TUJUAN LATIHAN:
Masukkan semua baris dari daftar di bawah ke dalam urutan bernomor, dan lewati baris yang kosong.

════════════════

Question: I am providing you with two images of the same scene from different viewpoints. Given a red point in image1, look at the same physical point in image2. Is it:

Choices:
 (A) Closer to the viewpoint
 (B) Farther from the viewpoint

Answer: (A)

════════════════

JAWABAN:
1. Question: I am providing you with two images of the same scene from different viewpoints. Given a red point in image1, look at the same physical point in image2. Is it:
2. Choices:
3.  (A) Closer to the viewpoint
4.  (B) Farther from the viewpoint
5. Answer: (A)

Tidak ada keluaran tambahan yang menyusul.